Detected change data >>
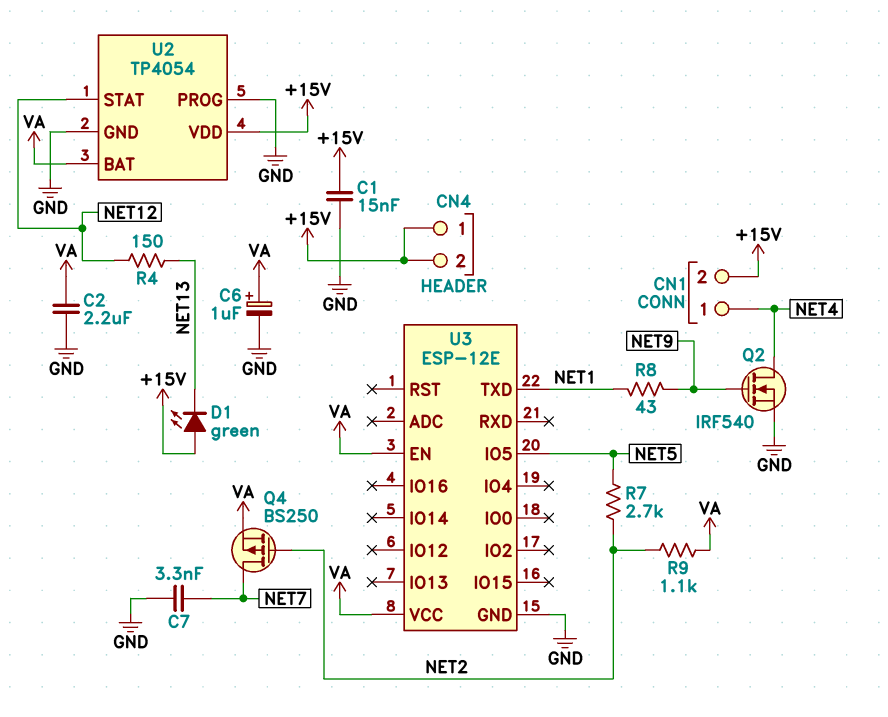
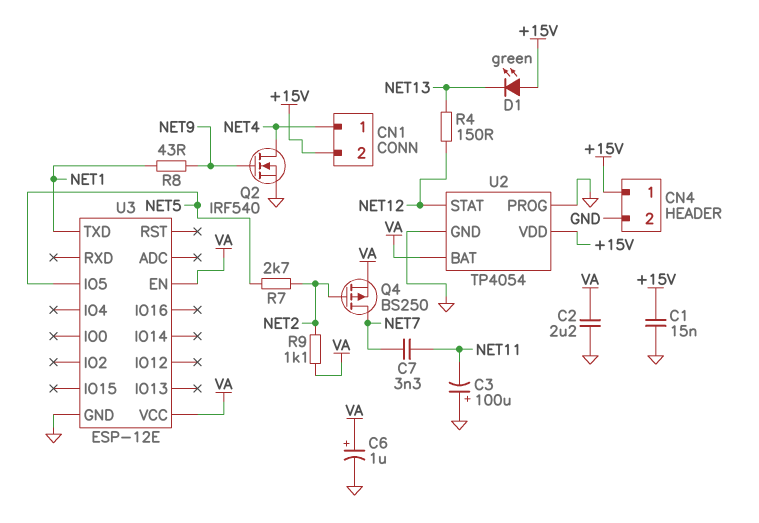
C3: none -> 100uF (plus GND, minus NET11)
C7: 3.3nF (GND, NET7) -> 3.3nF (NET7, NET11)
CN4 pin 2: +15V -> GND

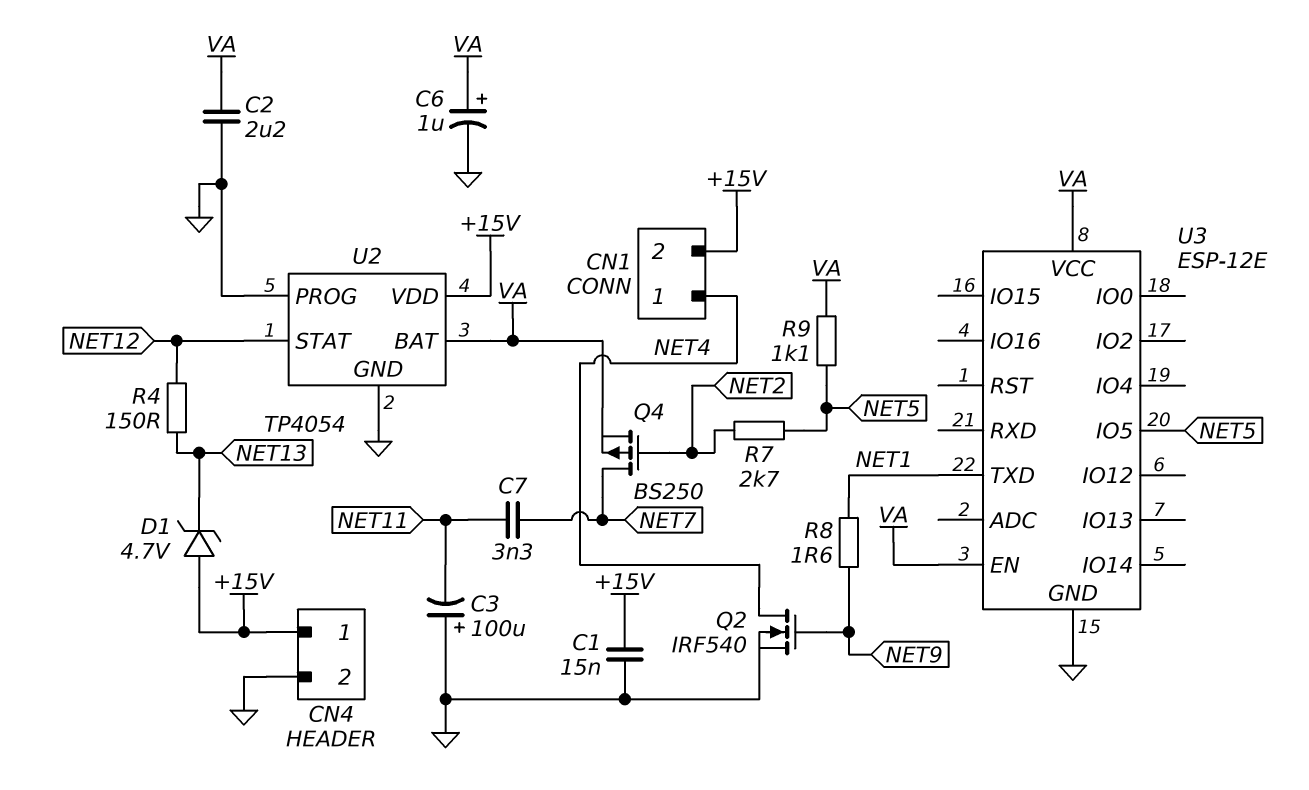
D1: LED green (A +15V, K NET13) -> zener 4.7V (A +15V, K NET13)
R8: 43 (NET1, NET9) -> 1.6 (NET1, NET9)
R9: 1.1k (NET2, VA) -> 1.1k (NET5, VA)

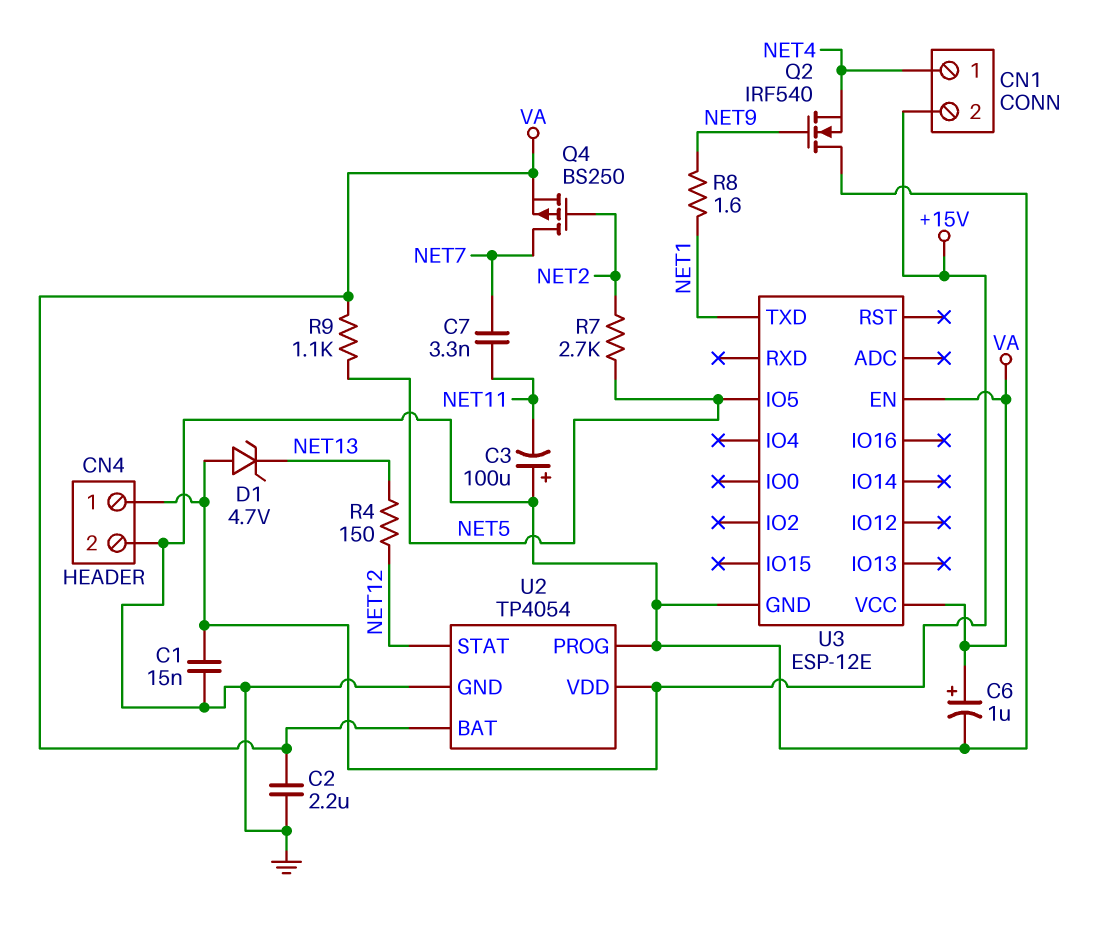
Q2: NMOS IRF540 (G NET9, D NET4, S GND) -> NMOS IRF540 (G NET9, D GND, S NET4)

What you have to do >>
What I need is every record written out exactly, minus the pictures.

Reply >>
C3: none -> 100uF (plus GND, minus NET11)
C7: 3.3nF (GND, NET7) -> 3.3nF (NET7, NET11)
CN4 pin 2: +15V -> GND

D1: LED green (A +15V, K NET13) -> zener 4.7V (A +15V, K NET13)
R8: 43 (NET1, NET9) -> 1.6 (NET1, NET9)
R9: 1.1k (NET2, VA) -> 1.1k (NET5, VA)

Q2: NMOS IRF540 (G NET9, D NET4, S GND) -> NMOS IRF540 (G NET9, D GND, S NET4)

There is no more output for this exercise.